Problem statement = Copy every line of the data exactly, keeping out any picture.

[Opening Material provided section]

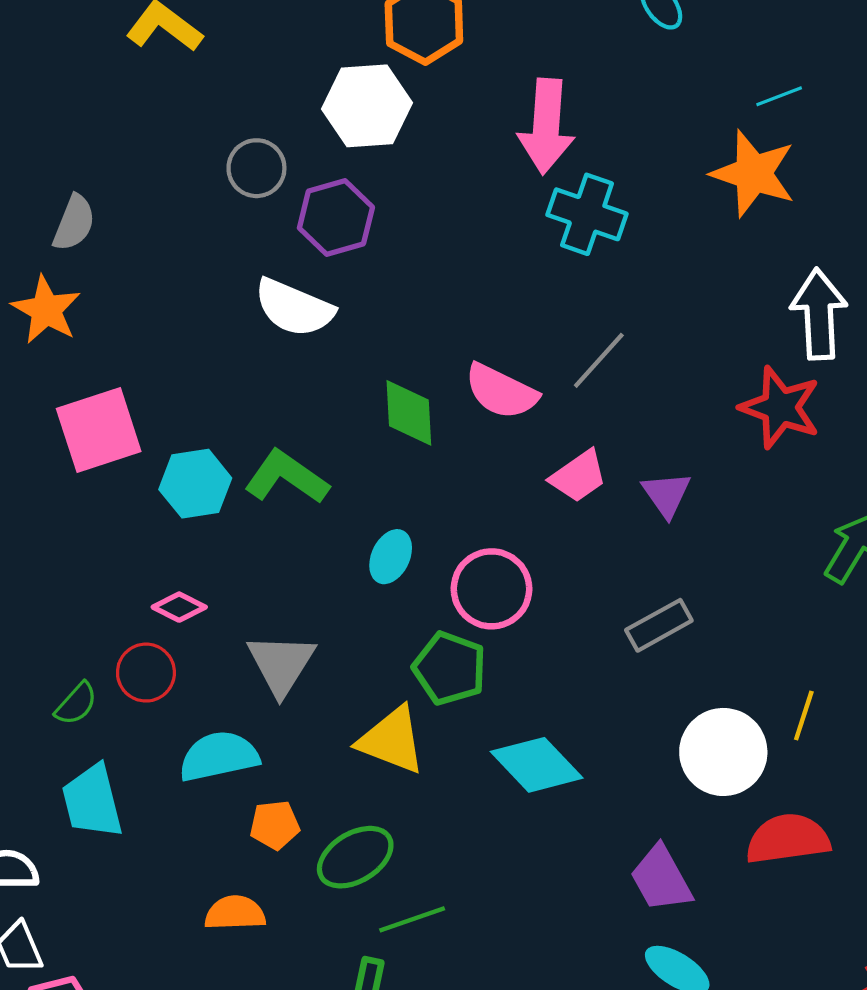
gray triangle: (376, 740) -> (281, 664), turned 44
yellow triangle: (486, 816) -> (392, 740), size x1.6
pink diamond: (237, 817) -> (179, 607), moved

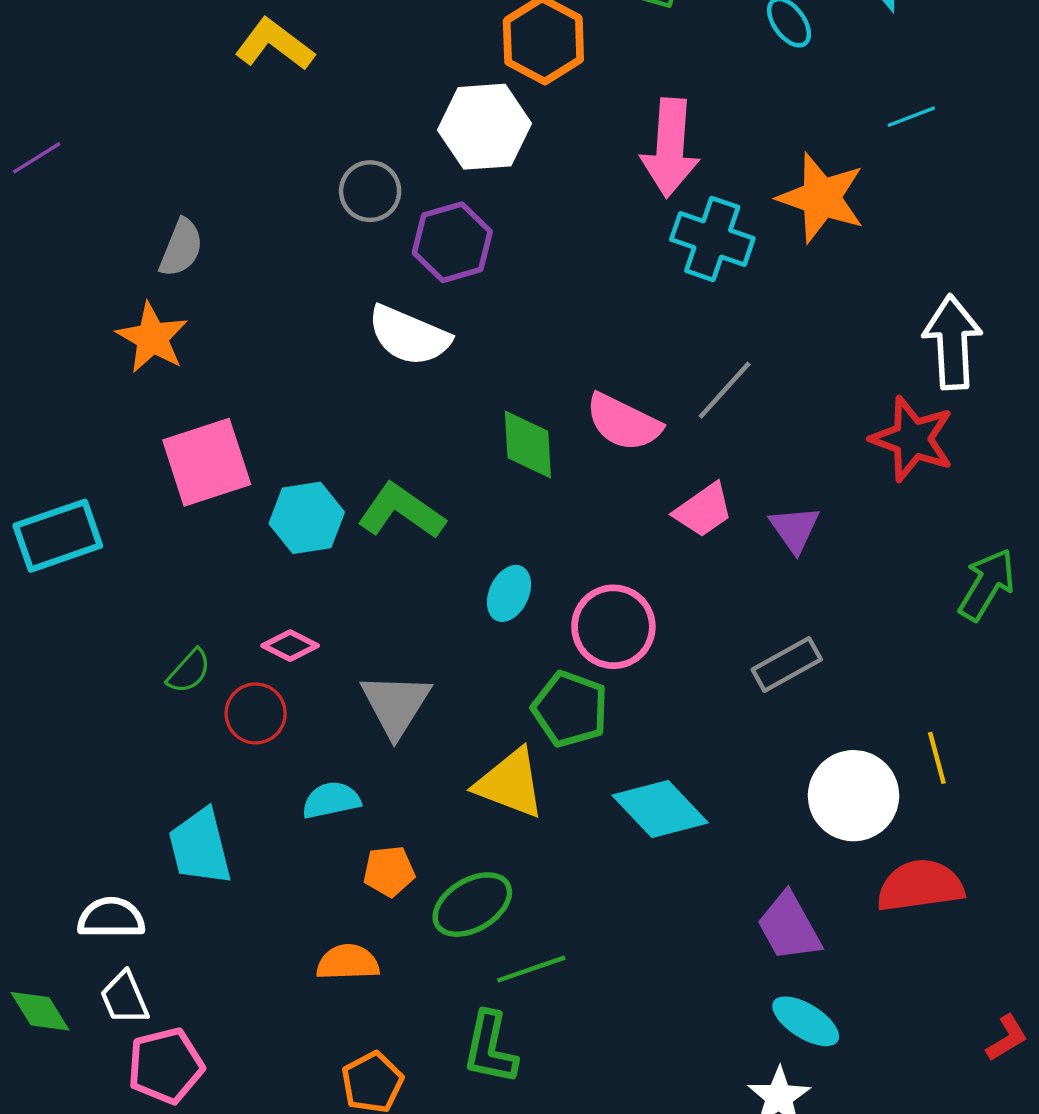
orange star: (753, 174) -> (821, 198), moved
green semicircle: (76, 704) -> (189, 671), moved
yellow line: (804, 715) -> (937, 758), turned -33
cyan semicircle: (219, 756) -> (331, 800), size x0.7

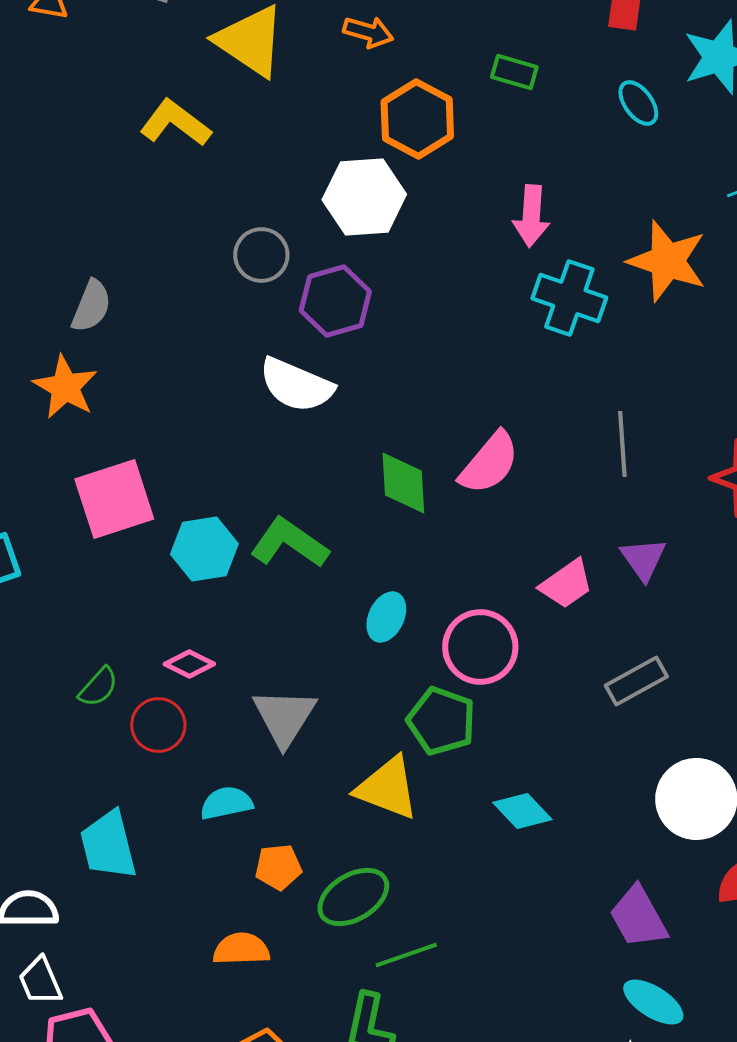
pink arrow: (670, 148) -> (531, 216), size x0.7
gray line: (725, 390) -> (622, 444), moved, turned -46
pink semicircle: (623, 422) -> (489, 463), turned -76
pink trapezoid: (703, 510) -> (566, 584), moved
cyan diamond: (660, 809) -> (522, 811), size x0.7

[Closing Material provided section]

Exercise response =
gray triangle: (376, 740) -> (281, 664), turned 44
yellow triangle: (486, 816) -> (392, 740), size x1.6
pink diamond: (237, 817) -> (179, 607), moved

orange star: (753, 174) -> (821, 198), moved
green semicircle: (76, 704) -> (189, 671), moved
yellow line: (804, 715) -> (937, 758), turned -33
cyan semicircle: (219, 756) -> (331, 800), size x0.7

pink arrow: (670, 148) -> (531, 216), size x0.7
gray line: (725, 390) -> (622, 444), moved, turned -46
pink semicircle: (623, 422) -> (489, 463), turned -76
pink trapezoid: (703, 510) -> (566, 584), moved
cyan diamond: (660, 809) -> (522, 811), size x0.7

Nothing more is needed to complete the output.